- [AIM OF THE TASK] Leaving out every picture, quote the data below exactly as it appears.

[Geometric shape edit sequences]
==============================

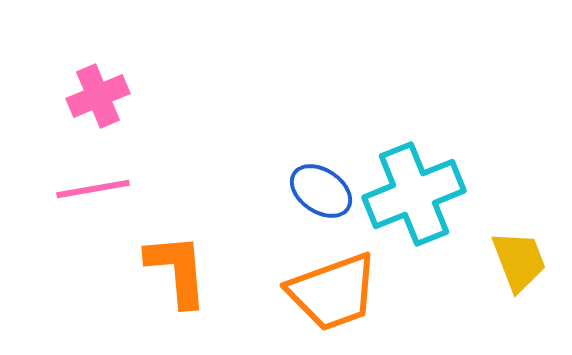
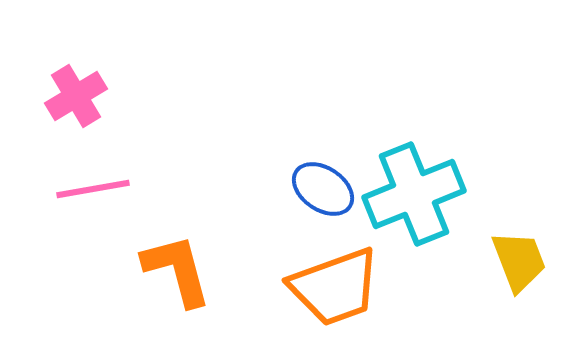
pink cross: moved 22 px left; rotated 8 degrees counterclockwise
blue ellipse: moved 2 px right, 2 px up
orange L-shape: rotated 10 degrees counterclockwise
orange trapezoid: moved 2 px right, 5 px up
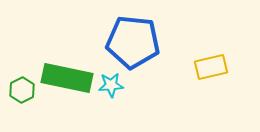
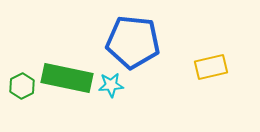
green hexagon: moved 4 px up
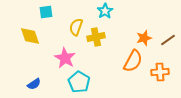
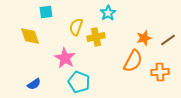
cyan star: moved 3 px right, 2 px down
cyan pentagon: rotated 10 degrees counterclockwise
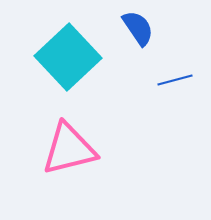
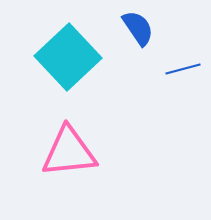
blue line: moved 8 px right, 11 px up
pink triangle: moved 3 px down; rotated 8 degrees clockwise
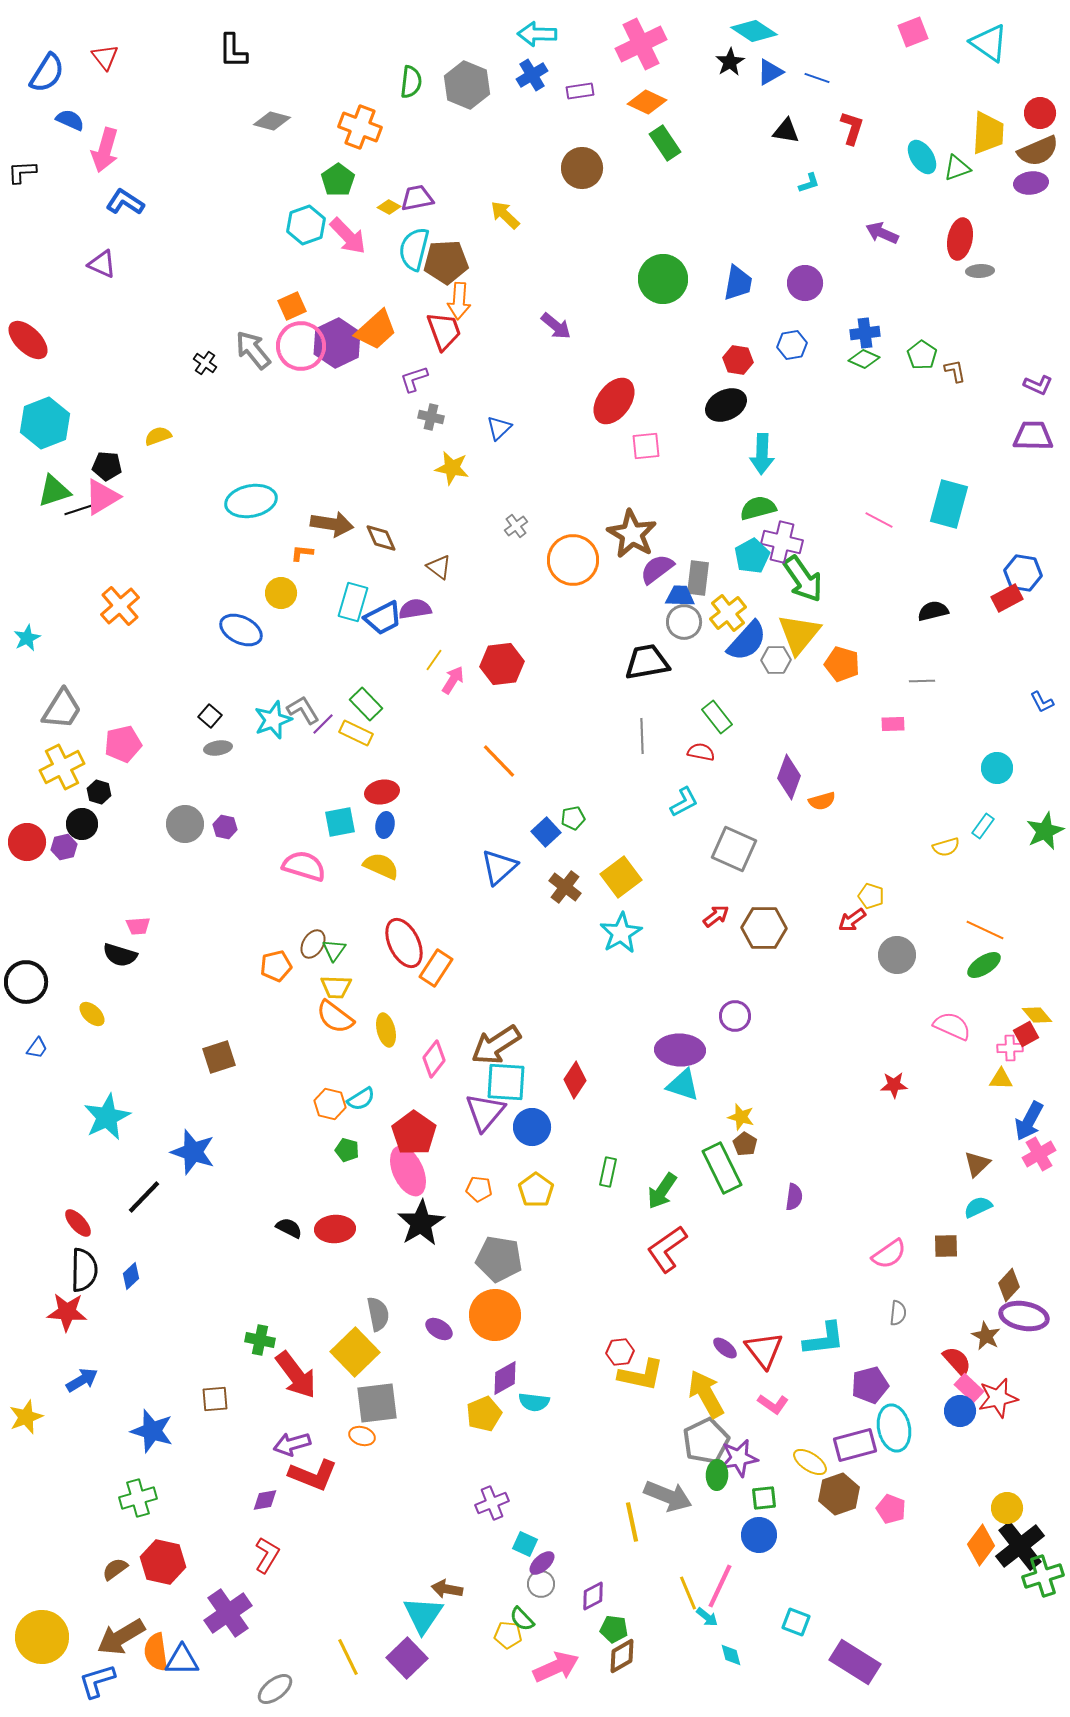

==============================

- [ANSWER TO THIS PROBLEM]
pink cross: moved 22 px left; rotated 8 degrees counterclockwise
blue ellipse: moved 2 px right, 2 px up
orange L-shape: rotated 10 degrees counterclockwise
orange trapezoid: moved 2 px right, 5 px up
green hexagon: moved 4 px up
cyan star: moved 3 px right, 2 px down
cyan pentagon: rotated 10 degrees counterclockwise
blue line: moved 8 px right, 11 px up
pink triangle: moved 3 px down; rotated 8 degrees clockwise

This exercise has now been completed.